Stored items
++++++++++++++++++++

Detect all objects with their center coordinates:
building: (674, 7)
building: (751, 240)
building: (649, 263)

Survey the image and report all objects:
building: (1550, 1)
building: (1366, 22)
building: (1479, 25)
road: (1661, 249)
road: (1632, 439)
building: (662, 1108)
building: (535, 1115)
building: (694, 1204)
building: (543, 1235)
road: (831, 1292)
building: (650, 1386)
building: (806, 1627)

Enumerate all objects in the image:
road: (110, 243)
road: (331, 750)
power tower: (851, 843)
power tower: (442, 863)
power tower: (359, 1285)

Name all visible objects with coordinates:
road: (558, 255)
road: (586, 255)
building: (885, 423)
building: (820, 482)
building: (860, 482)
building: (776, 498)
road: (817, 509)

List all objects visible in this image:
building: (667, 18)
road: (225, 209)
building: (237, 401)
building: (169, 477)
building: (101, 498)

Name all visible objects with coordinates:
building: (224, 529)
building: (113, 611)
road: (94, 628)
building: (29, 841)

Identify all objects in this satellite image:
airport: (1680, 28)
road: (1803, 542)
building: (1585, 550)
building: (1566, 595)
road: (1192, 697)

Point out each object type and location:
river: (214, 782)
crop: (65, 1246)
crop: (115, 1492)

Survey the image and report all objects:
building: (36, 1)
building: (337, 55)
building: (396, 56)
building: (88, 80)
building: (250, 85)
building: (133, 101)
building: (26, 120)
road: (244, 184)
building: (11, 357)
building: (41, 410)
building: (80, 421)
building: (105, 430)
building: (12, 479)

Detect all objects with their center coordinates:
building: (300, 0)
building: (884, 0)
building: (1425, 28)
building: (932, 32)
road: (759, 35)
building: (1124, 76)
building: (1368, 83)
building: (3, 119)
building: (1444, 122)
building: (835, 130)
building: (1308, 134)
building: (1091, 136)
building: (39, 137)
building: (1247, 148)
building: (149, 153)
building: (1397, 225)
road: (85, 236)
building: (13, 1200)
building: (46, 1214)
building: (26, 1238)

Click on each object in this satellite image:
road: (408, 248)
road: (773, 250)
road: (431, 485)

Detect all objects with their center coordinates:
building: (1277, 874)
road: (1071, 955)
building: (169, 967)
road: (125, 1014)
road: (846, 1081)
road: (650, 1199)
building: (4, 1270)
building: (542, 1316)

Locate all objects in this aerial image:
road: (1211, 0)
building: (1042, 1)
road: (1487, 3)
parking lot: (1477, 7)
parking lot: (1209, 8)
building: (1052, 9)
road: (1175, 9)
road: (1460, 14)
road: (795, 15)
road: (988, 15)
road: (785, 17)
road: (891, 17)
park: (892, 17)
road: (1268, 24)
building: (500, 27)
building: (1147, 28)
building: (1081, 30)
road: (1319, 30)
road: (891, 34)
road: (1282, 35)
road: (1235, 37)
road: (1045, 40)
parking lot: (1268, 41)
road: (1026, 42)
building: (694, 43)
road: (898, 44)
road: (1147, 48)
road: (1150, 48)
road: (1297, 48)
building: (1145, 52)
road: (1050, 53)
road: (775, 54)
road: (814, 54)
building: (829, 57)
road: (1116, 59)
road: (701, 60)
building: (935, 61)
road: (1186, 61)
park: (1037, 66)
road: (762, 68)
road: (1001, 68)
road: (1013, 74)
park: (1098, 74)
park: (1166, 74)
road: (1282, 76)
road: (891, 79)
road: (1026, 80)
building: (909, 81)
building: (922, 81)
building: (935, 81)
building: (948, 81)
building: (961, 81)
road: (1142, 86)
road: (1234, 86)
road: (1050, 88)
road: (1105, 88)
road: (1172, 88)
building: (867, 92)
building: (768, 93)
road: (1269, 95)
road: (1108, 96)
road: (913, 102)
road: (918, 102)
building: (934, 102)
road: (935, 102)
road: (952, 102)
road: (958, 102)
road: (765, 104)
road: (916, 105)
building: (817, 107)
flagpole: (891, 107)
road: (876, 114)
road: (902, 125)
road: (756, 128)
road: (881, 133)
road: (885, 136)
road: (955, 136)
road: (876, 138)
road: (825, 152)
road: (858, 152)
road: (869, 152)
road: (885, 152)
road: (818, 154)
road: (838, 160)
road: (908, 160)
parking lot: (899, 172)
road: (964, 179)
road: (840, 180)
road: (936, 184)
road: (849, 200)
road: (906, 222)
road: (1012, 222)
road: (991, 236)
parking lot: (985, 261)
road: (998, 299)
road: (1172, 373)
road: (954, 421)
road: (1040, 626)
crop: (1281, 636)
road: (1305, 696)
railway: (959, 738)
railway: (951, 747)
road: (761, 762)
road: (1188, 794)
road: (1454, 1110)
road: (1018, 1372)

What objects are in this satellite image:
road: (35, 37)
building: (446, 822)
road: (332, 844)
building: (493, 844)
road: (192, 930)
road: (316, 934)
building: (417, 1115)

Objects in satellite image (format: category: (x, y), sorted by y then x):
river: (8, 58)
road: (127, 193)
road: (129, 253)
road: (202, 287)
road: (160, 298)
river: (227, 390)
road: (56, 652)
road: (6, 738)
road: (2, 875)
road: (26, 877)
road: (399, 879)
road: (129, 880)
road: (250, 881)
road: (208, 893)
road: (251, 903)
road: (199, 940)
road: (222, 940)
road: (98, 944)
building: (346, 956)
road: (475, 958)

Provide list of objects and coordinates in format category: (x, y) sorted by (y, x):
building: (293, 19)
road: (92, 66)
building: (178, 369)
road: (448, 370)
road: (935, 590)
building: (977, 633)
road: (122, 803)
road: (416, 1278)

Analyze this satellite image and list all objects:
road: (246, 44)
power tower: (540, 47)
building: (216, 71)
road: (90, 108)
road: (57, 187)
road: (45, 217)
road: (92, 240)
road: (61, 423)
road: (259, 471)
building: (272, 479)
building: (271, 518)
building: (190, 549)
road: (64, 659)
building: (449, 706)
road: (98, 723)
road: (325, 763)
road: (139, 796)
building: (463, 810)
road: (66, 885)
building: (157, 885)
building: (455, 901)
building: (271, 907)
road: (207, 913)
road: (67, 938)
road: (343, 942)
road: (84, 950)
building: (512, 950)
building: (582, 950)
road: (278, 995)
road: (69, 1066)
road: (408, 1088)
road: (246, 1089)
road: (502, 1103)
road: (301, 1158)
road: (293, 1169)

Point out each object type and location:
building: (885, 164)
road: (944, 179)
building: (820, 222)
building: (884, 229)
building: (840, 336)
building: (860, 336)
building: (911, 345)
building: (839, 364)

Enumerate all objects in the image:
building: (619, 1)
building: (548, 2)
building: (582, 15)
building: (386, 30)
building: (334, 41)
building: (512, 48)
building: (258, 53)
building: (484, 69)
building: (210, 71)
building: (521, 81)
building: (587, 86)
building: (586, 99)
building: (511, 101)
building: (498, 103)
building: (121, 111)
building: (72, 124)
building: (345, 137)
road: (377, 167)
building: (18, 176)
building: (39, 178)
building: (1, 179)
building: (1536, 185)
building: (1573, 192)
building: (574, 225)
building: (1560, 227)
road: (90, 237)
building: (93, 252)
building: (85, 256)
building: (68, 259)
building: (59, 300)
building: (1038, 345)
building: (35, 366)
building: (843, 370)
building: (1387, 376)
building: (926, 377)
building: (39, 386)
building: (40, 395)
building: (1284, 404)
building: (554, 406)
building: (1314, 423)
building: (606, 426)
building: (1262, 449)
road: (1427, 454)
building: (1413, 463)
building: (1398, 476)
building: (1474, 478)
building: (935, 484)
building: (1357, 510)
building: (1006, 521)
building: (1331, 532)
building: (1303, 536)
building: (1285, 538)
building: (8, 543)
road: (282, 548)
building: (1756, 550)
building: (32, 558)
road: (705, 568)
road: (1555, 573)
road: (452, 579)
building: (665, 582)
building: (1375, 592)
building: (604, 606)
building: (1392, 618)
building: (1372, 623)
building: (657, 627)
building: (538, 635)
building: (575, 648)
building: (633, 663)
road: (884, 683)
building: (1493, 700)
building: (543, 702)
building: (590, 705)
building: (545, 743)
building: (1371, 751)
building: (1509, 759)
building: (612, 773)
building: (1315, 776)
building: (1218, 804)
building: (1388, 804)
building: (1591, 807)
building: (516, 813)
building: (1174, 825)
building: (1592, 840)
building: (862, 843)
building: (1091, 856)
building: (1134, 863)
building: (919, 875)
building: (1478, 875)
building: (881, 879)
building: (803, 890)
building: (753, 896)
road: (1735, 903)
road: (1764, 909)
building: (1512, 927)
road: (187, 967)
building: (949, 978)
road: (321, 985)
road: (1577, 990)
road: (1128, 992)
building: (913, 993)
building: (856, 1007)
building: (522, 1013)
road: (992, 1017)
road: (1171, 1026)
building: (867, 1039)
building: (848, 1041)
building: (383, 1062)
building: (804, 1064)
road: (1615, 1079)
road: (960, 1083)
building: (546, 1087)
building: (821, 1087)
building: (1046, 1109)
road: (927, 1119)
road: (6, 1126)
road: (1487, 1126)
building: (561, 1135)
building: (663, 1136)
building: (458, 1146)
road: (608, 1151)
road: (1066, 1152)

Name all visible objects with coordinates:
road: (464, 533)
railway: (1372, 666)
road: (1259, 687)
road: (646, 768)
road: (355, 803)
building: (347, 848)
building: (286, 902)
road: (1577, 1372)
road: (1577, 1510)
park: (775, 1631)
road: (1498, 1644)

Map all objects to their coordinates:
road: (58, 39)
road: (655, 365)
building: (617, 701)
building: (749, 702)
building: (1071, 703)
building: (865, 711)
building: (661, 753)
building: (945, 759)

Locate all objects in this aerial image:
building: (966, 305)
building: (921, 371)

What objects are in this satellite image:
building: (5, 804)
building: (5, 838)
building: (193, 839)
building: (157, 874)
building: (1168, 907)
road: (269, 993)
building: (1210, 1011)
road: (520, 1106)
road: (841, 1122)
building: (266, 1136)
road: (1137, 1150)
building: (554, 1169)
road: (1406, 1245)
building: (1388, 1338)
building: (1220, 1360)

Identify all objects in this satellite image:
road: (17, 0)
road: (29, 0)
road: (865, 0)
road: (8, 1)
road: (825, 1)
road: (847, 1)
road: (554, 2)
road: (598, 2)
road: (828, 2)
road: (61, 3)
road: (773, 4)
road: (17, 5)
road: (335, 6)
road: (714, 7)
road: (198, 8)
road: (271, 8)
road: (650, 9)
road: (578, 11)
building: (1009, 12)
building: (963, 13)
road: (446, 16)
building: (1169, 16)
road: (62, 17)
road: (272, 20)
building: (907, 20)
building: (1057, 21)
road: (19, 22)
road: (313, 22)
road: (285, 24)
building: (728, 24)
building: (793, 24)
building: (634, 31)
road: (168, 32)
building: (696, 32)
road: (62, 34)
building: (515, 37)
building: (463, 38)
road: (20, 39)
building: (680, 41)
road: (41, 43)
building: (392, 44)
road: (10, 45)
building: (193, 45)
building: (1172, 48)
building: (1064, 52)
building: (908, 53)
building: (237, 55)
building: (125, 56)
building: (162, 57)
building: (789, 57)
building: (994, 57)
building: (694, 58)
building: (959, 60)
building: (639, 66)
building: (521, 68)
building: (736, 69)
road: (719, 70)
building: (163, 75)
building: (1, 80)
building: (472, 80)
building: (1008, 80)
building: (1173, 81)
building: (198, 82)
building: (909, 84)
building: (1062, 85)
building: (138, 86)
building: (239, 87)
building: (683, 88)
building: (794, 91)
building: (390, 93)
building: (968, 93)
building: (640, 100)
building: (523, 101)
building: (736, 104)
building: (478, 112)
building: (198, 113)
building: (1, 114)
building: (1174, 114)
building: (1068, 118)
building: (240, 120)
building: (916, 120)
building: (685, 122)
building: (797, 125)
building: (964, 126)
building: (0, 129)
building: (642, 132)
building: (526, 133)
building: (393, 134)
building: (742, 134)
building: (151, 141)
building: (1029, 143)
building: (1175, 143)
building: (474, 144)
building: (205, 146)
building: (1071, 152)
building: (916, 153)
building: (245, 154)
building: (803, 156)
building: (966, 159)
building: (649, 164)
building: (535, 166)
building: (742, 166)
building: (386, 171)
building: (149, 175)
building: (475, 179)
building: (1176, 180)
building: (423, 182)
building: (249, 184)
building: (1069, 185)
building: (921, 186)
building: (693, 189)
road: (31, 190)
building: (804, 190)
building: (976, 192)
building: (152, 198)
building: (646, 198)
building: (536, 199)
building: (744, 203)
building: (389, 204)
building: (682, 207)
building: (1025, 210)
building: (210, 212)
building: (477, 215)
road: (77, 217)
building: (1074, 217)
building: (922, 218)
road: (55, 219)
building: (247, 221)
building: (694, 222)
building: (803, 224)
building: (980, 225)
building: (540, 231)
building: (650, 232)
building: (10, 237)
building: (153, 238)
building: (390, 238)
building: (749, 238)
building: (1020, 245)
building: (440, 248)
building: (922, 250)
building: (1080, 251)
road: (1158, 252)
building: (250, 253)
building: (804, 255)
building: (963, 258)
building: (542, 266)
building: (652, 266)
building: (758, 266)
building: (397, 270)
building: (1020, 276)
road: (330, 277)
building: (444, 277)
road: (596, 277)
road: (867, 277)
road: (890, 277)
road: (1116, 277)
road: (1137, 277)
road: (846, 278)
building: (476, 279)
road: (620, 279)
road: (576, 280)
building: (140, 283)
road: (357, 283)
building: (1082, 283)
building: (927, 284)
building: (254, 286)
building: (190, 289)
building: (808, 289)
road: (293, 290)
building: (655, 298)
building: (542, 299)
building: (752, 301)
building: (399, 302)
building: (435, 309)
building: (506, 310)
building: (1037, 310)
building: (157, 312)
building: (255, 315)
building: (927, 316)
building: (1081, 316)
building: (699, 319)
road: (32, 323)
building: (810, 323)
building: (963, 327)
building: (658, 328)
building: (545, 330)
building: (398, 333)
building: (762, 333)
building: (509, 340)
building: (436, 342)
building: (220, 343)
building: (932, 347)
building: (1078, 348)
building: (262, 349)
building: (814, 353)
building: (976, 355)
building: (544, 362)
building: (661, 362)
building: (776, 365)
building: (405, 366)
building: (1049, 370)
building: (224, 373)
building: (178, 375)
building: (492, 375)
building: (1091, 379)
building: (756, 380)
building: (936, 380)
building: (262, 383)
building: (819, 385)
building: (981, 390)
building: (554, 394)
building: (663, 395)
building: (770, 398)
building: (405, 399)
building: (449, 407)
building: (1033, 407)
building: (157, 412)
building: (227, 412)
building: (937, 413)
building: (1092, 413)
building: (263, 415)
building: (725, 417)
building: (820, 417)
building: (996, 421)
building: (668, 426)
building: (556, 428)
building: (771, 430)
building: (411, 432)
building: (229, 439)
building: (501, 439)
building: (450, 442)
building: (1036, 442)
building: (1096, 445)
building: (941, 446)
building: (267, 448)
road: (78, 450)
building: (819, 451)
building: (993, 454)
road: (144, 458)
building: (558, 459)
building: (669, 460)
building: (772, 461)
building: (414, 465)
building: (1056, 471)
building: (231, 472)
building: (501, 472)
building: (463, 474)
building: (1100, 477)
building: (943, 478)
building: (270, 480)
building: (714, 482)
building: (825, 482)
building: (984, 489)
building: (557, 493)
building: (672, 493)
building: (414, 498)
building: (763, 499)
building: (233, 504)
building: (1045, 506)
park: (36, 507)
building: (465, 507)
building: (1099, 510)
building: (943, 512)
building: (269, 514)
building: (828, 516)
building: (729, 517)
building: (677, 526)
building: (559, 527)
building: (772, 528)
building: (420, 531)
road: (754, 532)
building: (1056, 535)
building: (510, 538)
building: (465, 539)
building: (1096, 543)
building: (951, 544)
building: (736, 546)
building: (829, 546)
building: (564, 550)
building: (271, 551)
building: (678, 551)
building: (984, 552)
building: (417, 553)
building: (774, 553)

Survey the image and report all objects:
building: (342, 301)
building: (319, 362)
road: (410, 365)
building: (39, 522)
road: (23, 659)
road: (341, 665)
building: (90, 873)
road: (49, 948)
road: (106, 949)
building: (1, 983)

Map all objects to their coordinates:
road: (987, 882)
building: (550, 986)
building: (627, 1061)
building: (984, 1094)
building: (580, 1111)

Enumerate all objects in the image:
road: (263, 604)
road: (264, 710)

++++++++++++++++++++

### What you have to do
Search the records for lines holding the word "river", then copy each line you find.

### Answer to this exercise
river: (214, 782)
river: (8, 58)
river: (227, 390)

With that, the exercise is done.